__WORK TO BE COMPLETED__:
Copy each line of the following material that has the string "zener".

-- Opening Marker --

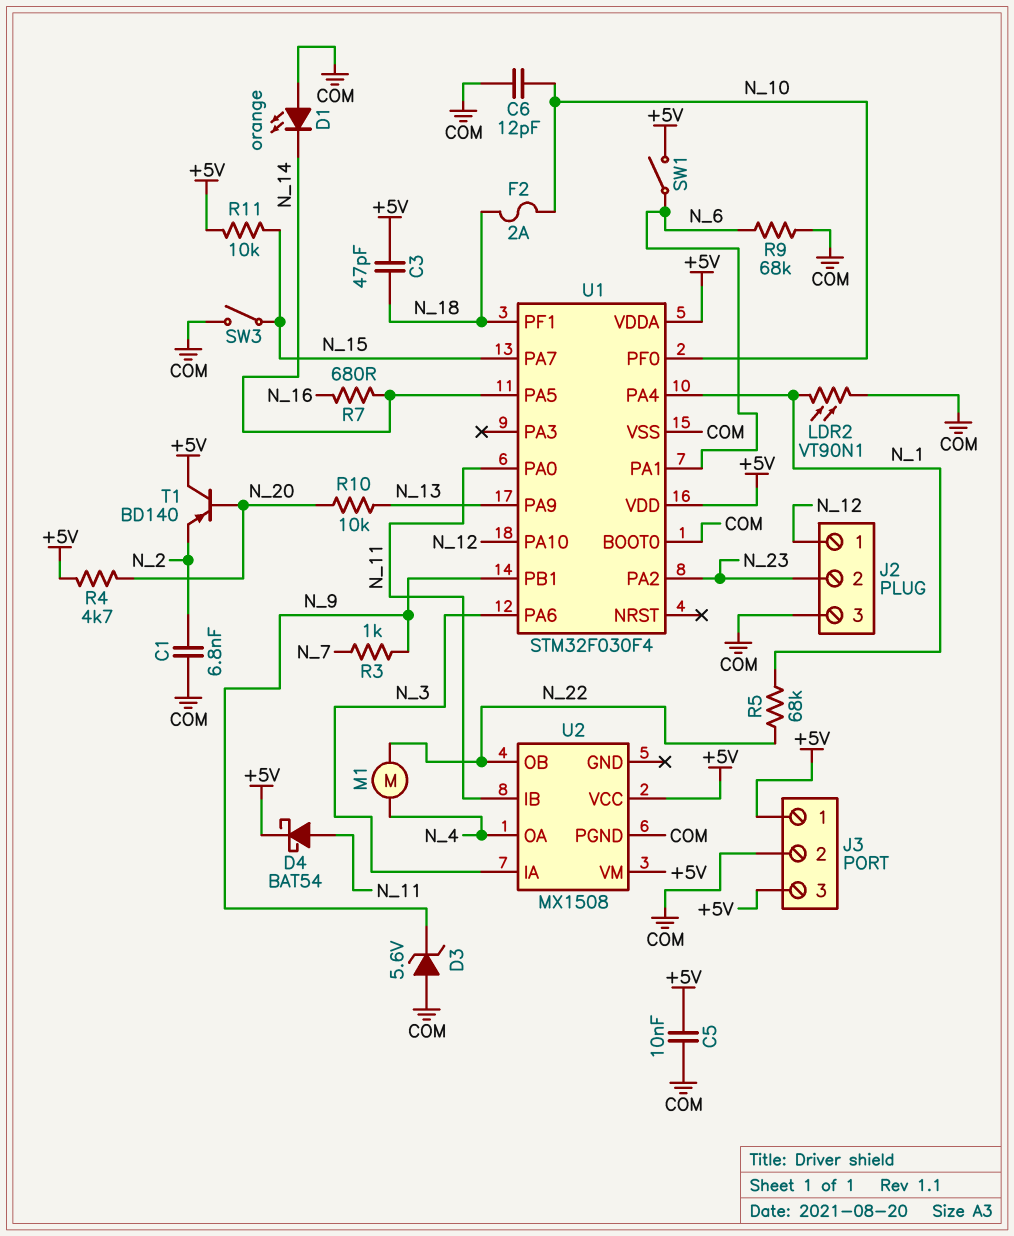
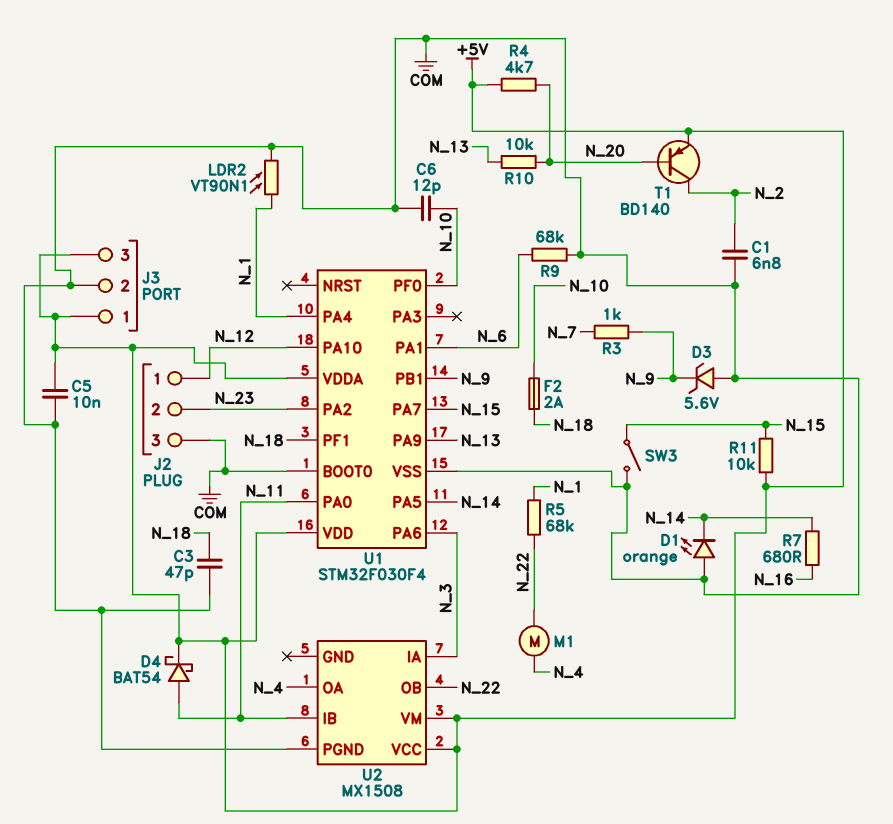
C3: 47pF (+5V, N_18) -> 47pF (COM, N_18)
SW1: switch (+5V, N_6) -> none
T1: PNP BD140 (B N_20, C +5V, E N_2) -> PNP BD140 (B N_20, C N_2, E +5V)

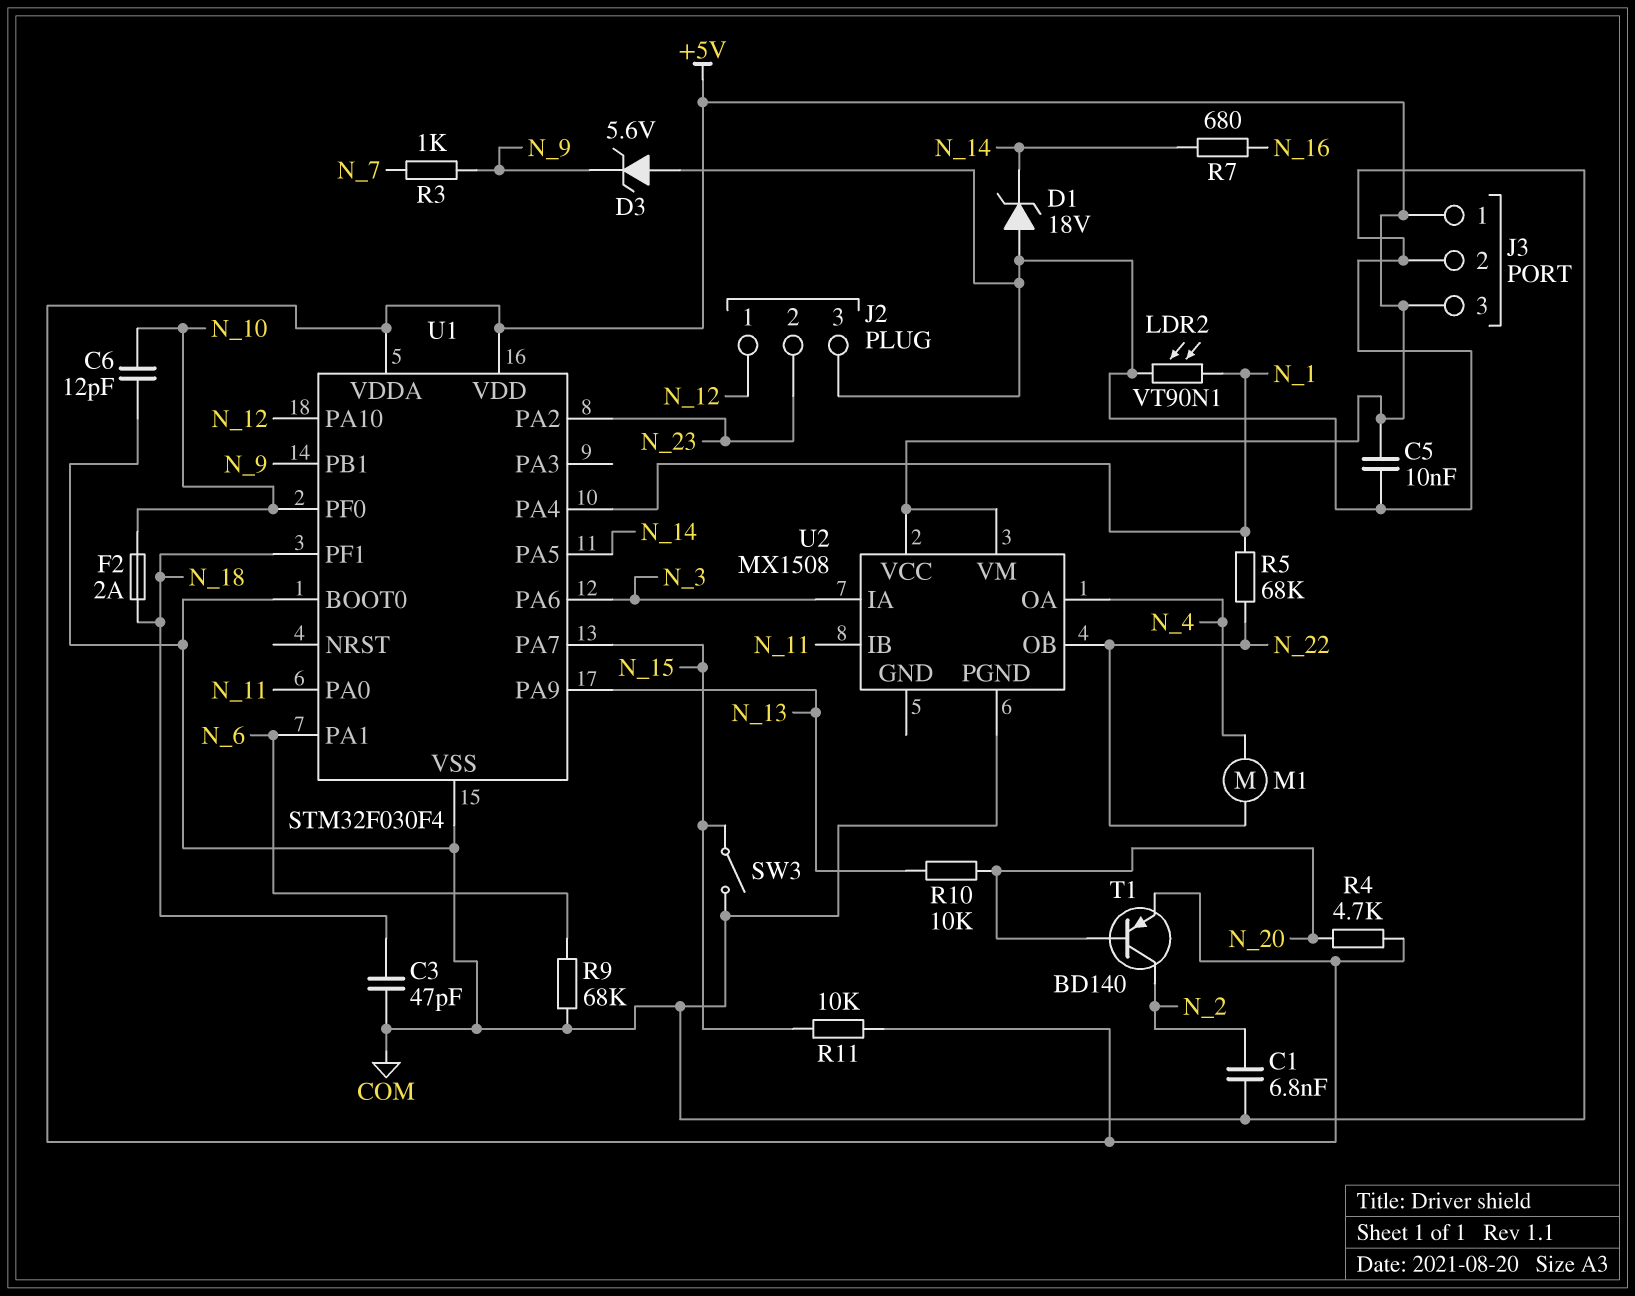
D1: LED orange (A COM, K N_14) -> zener 18V (A COM, K N_14)
D4: schottky BAT54 (A N_11, K +5V) -> none

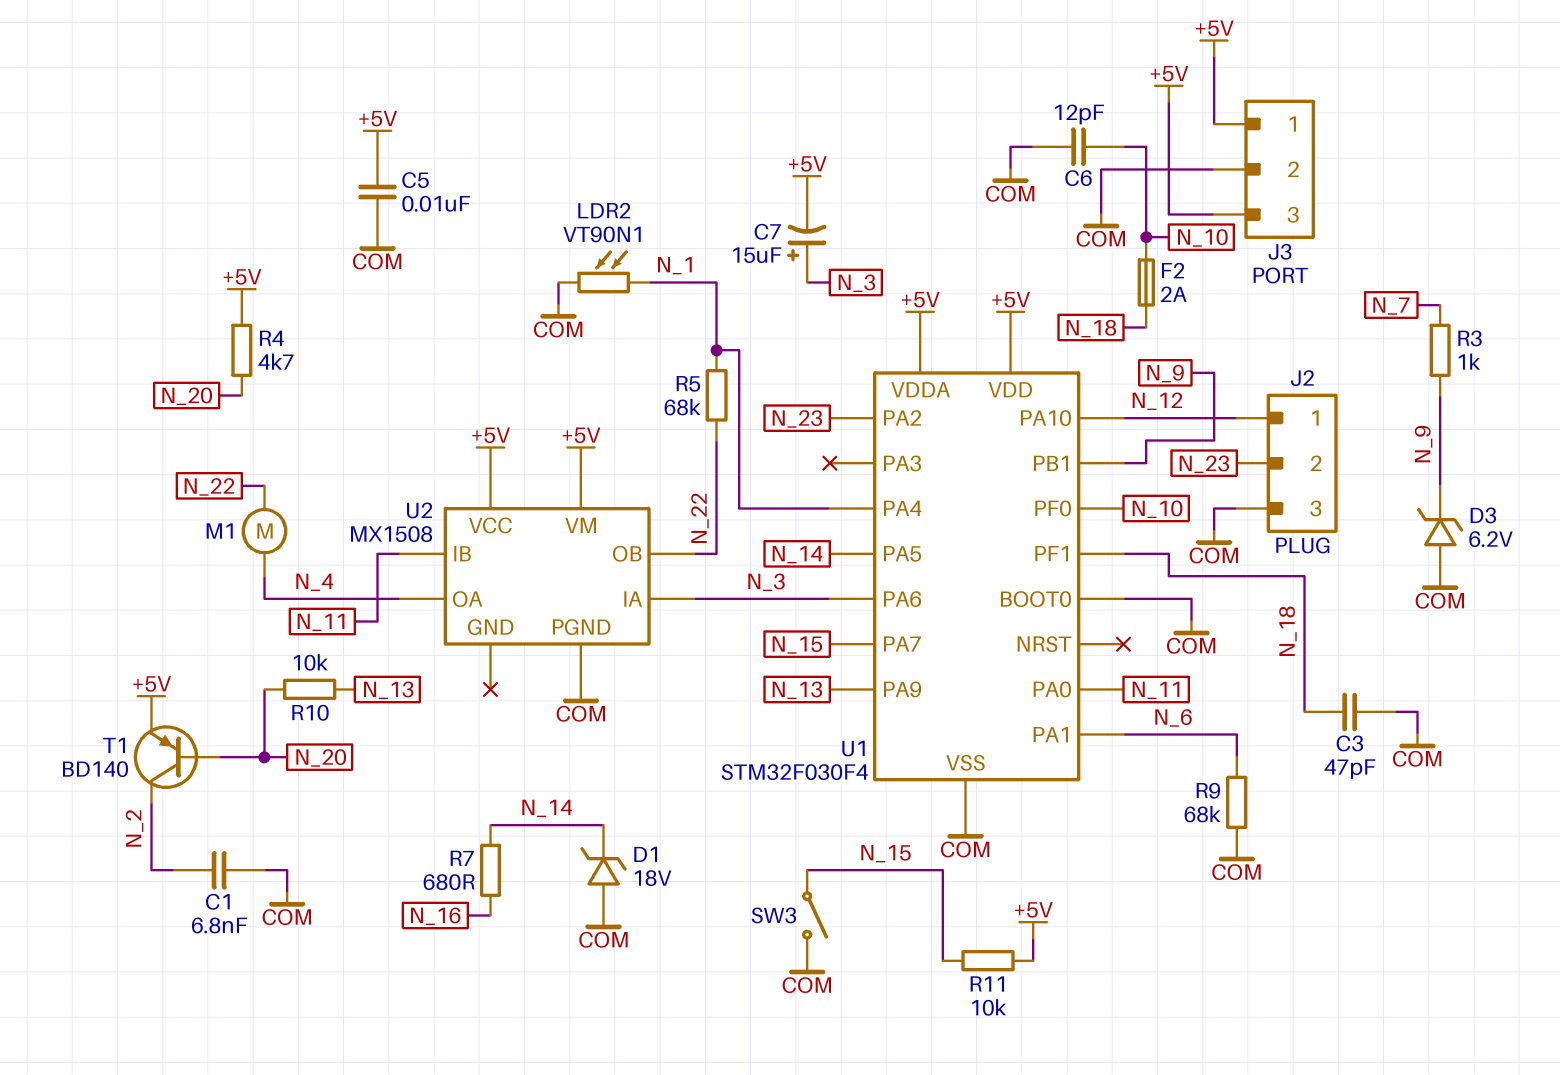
C7: none -> 15uF (plus N_3, minus +5V)
D3: zener 5.6V (A COM, K N_9) -> zener 6.2V (A COM, K N_9)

-- Closing Marker --

__WRITTEN SOLUTION__:
D1: LED orange (A COM, K N_14) -> zener 18V (A COM, K N_14)
D3: zener 5.6V (A COM, K N_9) -> zener 6.2V (A COM, K N_9)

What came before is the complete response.